Object change listings:
******
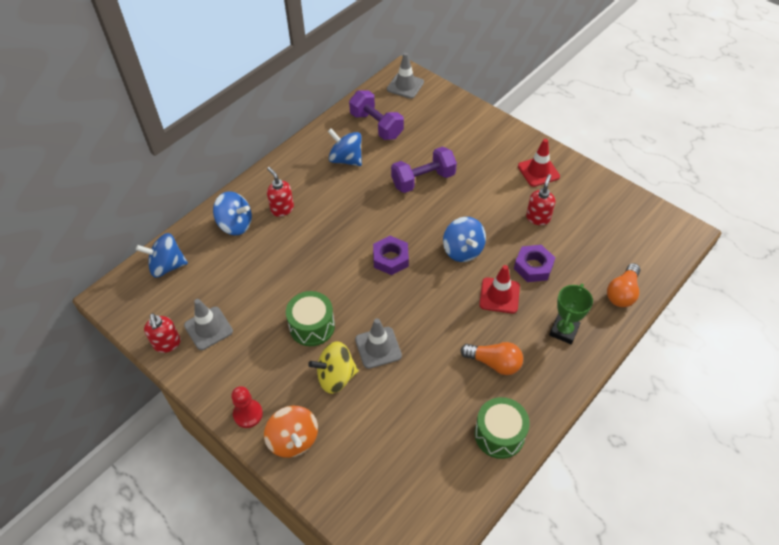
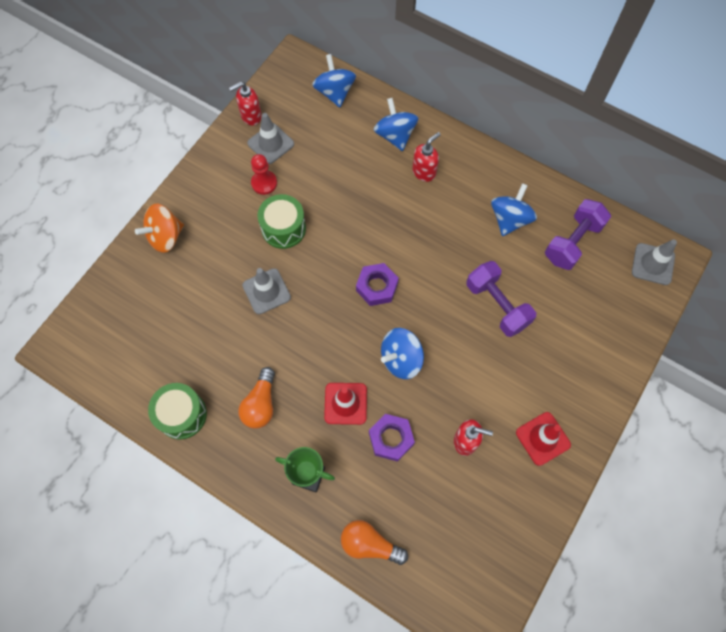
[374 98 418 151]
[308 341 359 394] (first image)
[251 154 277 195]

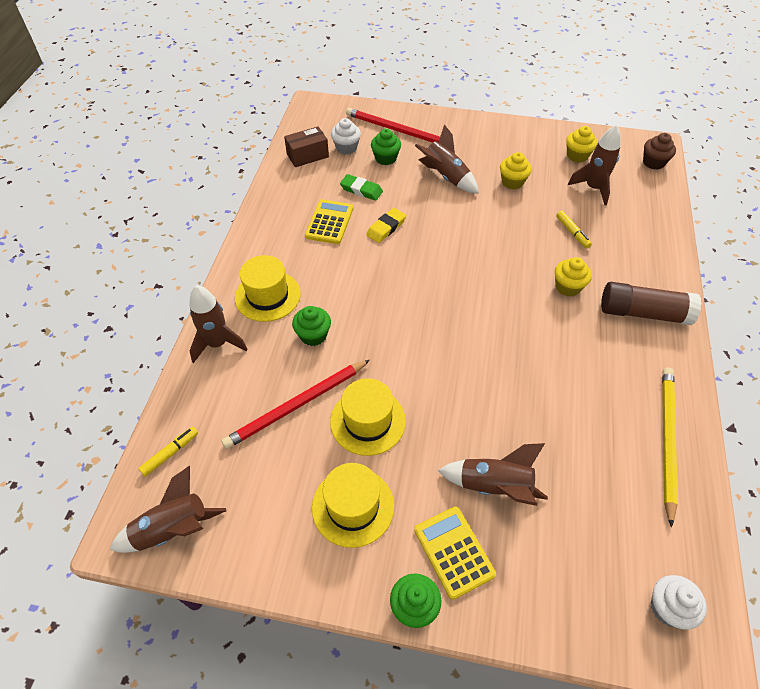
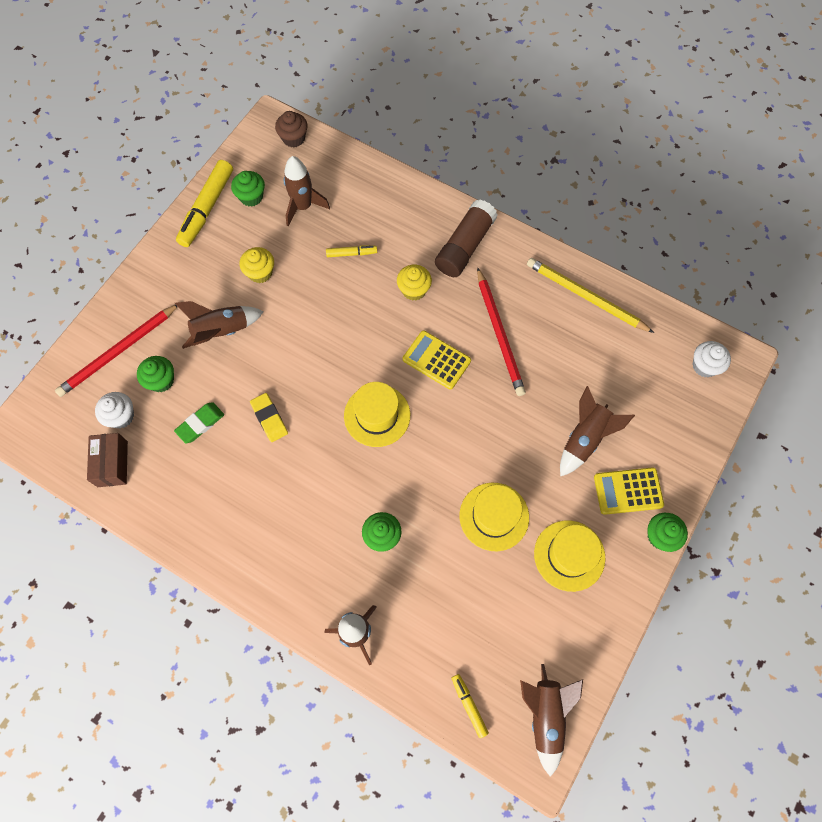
[231 171 265 207]
[403 331 471 389]
[344 382 410 447]
[477 267 526 396]
[176 160 233 247]

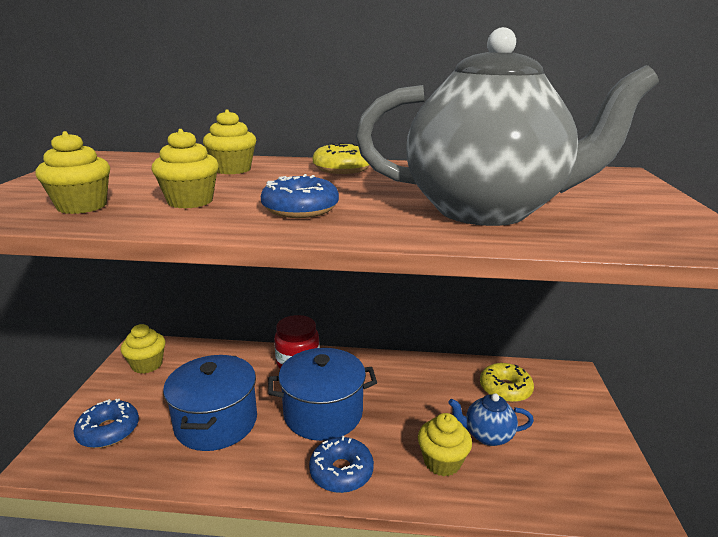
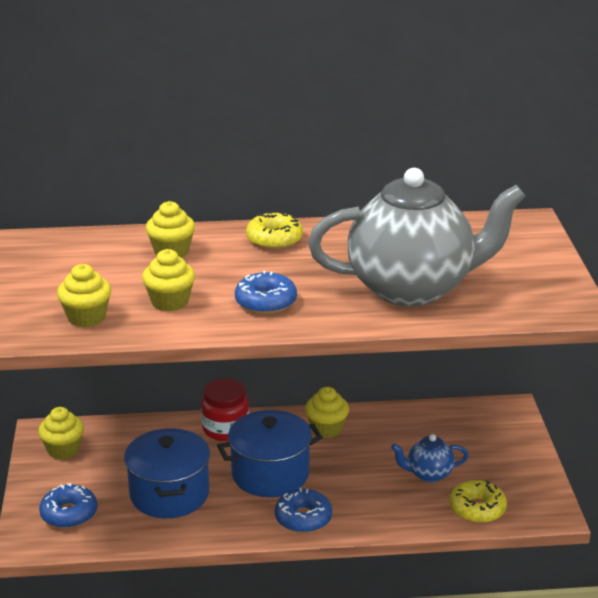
[449 480 507 523]
[305 387 349 438]

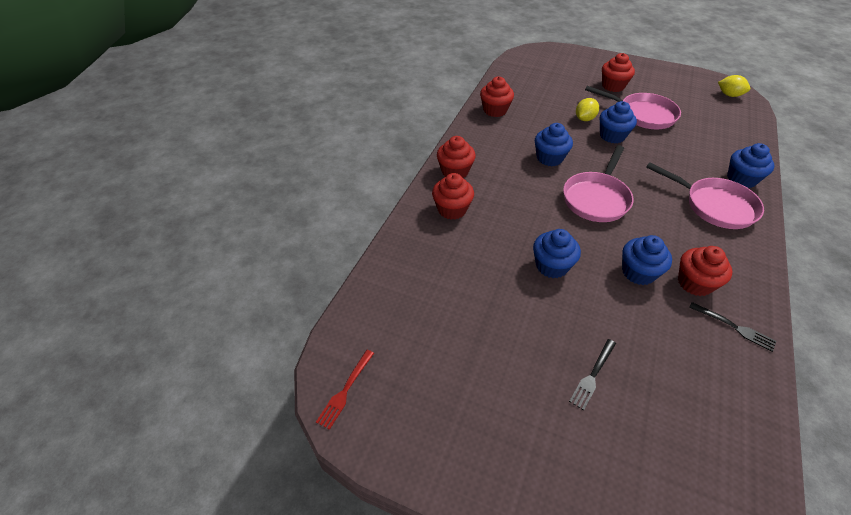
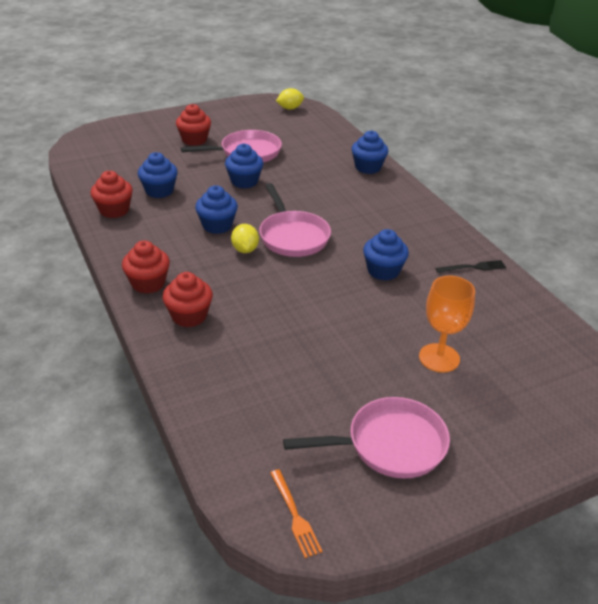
[231 224 259 253]
[283 397 450 479]
[138 152 178 198]
[678 246 732 296] (first image)
[419 276 475 373]
[270 469 322 558]

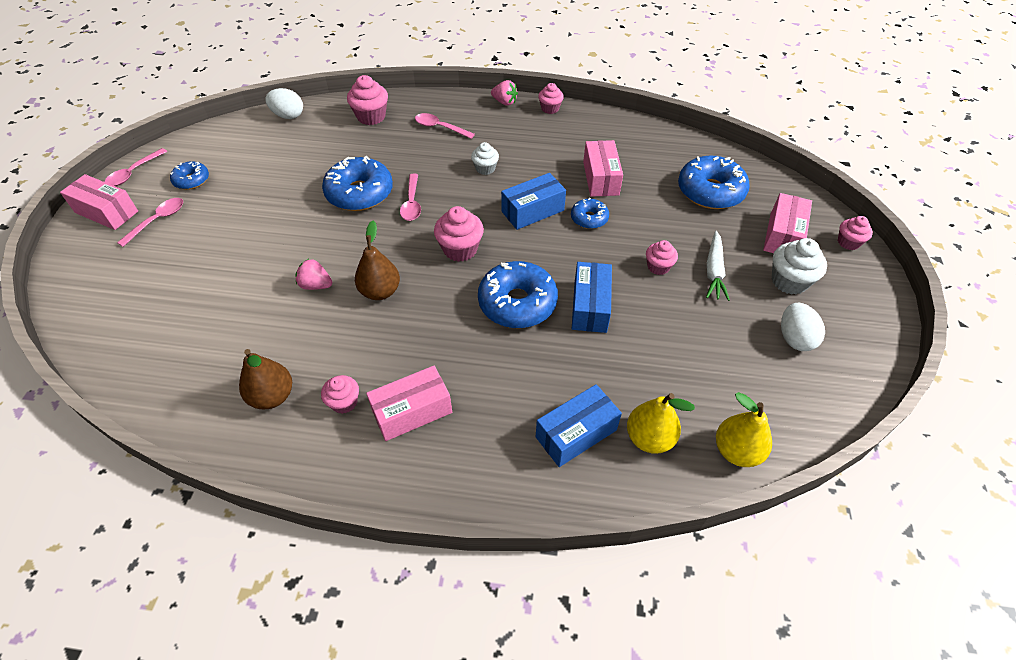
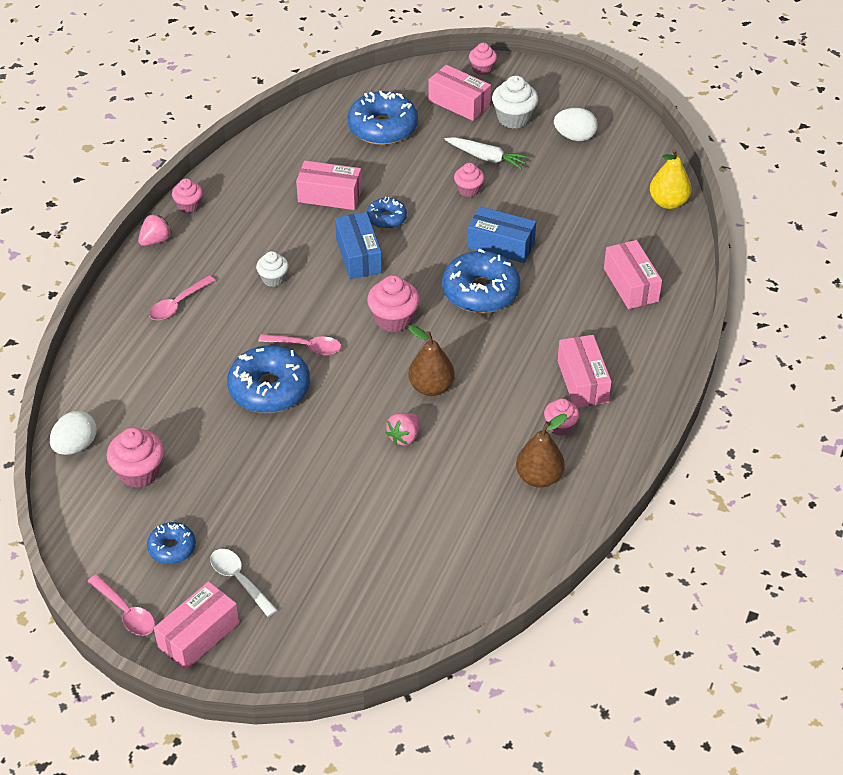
[107 428 164 488]
[210 549 277 617]
[604 240 662 309]
[627 393 695 454] (first image)

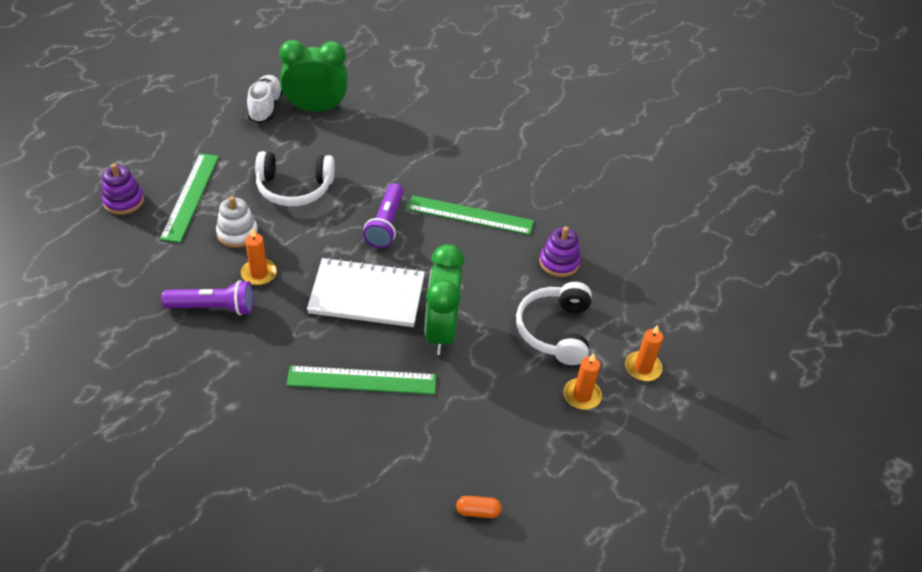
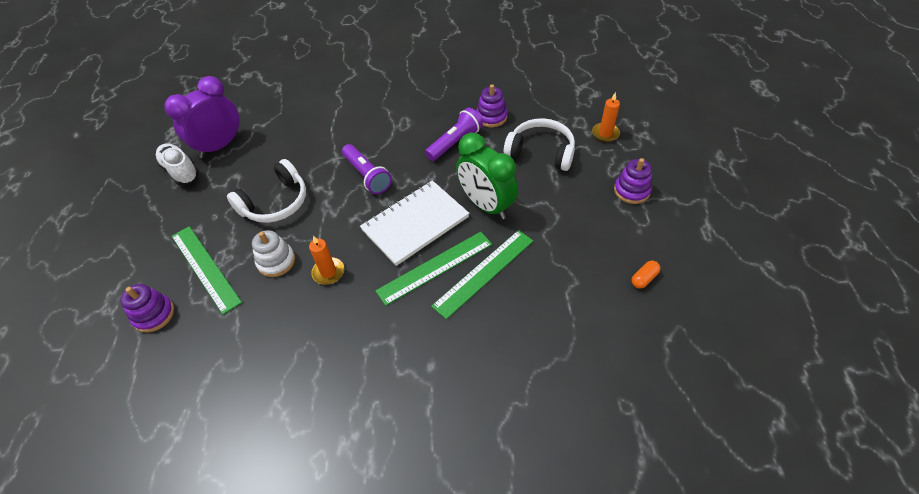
[164 76 240 158]
[375 232 492 306]
[425 108 483 161]
[504 118 575 171]
[564 353 602 410] (first image)
[614 158 652 204]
******
**Work order:** Among the records above, find each line holding the string "first" and pull it out.

**Solution below:**
[308 341 359 394] (first image)
[678 246 732 296] (first image)
[627 393 695 454] (first image)
[564 353 602 410] (first image)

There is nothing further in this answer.